start ENTRIES SUPPLIED

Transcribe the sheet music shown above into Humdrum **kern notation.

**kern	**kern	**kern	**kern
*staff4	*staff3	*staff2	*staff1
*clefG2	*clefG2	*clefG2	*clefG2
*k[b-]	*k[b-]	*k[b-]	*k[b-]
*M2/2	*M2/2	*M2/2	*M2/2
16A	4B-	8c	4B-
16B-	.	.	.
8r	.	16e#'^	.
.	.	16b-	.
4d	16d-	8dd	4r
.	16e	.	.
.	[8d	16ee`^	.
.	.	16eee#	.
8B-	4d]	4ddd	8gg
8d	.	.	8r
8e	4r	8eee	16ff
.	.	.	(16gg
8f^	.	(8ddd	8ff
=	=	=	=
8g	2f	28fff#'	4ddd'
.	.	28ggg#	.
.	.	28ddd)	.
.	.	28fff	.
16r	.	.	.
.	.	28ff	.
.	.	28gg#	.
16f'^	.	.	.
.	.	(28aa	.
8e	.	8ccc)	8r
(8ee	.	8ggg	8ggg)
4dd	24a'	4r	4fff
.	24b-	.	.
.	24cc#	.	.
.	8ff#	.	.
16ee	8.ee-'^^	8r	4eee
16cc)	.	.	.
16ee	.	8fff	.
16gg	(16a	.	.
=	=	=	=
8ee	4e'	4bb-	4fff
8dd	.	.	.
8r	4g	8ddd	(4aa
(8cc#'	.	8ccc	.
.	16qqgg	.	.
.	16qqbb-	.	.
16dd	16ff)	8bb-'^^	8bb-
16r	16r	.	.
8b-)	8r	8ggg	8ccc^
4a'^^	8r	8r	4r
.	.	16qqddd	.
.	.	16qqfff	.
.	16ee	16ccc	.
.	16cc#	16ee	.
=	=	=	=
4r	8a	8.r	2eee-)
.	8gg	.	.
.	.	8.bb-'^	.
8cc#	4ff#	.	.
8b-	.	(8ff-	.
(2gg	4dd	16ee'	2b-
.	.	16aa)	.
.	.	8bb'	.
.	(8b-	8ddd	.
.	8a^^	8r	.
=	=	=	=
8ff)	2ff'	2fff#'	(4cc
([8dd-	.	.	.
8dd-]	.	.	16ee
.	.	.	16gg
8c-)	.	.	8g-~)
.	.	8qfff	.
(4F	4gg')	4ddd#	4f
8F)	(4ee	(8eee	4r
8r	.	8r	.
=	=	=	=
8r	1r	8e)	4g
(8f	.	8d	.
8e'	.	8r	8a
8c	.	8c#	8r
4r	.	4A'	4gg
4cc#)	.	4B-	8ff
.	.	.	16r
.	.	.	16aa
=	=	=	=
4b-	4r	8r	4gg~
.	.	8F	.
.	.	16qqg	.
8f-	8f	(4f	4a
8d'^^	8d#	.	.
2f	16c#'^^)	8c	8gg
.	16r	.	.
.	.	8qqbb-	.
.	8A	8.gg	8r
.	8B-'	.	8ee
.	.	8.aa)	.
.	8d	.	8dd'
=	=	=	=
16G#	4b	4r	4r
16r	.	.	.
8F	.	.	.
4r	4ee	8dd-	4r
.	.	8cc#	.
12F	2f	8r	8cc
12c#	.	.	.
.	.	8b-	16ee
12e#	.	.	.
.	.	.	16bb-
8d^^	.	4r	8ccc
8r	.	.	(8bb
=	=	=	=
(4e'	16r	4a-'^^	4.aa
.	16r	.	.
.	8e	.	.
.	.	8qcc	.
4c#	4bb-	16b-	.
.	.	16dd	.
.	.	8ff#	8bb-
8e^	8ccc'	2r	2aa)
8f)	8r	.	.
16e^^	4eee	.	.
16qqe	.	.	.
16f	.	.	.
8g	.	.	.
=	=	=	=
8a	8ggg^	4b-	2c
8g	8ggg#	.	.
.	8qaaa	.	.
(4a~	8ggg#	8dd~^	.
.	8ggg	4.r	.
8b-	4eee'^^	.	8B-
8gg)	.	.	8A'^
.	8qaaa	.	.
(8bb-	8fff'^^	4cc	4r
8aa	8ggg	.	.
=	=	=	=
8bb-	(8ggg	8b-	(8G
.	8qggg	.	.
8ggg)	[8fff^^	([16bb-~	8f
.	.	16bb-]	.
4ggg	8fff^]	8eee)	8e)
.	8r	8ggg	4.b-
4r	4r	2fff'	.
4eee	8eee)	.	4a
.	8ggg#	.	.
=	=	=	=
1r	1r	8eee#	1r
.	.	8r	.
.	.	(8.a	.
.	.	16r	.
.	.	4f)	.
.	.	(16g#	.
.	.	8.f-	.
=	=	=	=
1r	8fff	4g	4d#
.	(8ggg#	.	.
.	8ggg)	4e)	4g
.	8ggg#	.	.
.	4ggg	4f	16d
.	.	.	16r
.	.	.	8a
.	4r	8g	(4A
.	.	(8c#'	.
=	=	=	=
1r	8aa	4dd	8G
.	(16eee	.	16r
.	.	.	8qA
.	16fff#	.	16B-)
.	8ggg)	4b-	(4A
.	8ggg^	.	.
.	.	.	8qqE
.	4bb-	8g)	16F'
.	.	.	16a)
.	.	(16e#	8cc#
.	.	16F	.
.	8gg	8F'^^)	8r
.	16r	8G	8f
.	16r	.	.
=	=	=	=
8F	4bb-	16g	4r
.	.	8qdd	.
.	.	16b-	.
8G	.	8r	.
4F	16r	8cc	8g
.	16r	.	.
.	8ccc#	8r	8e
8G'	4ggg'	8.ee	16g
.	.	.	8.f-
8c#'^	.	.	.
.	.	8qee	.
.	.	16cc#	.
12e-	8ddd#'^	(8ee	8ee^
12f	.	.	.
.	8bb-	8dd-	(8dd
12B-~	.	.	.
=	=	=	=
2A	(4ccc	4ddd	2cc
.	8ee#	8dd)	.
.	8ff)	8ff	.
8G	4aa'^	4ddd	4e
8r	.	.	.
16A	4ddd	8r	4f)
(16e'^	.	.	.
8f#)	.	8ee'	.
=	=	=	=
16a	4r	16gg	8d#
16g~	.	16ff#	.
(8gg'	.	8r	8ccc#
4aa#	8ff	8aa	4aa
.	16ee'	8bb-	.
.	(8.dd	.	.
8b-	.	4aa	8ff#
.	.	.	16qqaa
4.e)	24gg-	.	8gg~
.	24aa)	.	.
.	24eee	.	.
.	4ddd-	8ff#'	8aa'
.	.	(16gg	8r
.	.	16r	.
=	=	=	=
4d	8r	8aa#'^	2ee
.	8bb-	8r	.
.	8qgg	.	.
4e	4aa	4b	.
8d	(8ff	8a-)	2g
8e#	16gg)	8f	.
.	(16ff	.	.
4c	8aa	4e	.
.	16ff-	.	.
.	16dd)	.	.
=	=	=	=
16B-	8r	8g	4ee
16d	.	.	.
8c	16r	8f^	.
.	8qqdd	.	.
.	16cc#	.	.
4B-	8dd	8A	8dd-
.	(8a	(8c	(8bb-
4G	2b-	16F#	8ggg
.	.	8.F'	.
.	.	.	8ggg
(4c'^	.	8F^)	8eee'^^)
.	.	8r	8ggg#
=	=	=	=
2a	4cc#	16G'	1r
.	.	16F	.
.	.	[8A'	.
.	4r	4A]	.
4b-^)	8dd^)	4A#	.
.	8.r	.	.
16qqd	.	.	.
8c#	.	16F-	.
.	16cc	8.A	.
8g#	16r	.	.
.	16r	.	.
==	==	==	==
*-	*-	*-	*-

end ENTRIES SUPPLIED

▸ EXERCISE DESCRIPTION
State how many lines in the rows above contain the string "kern". Reply with the number alone.

▸ SOLUTION TO THE EXERCISE
2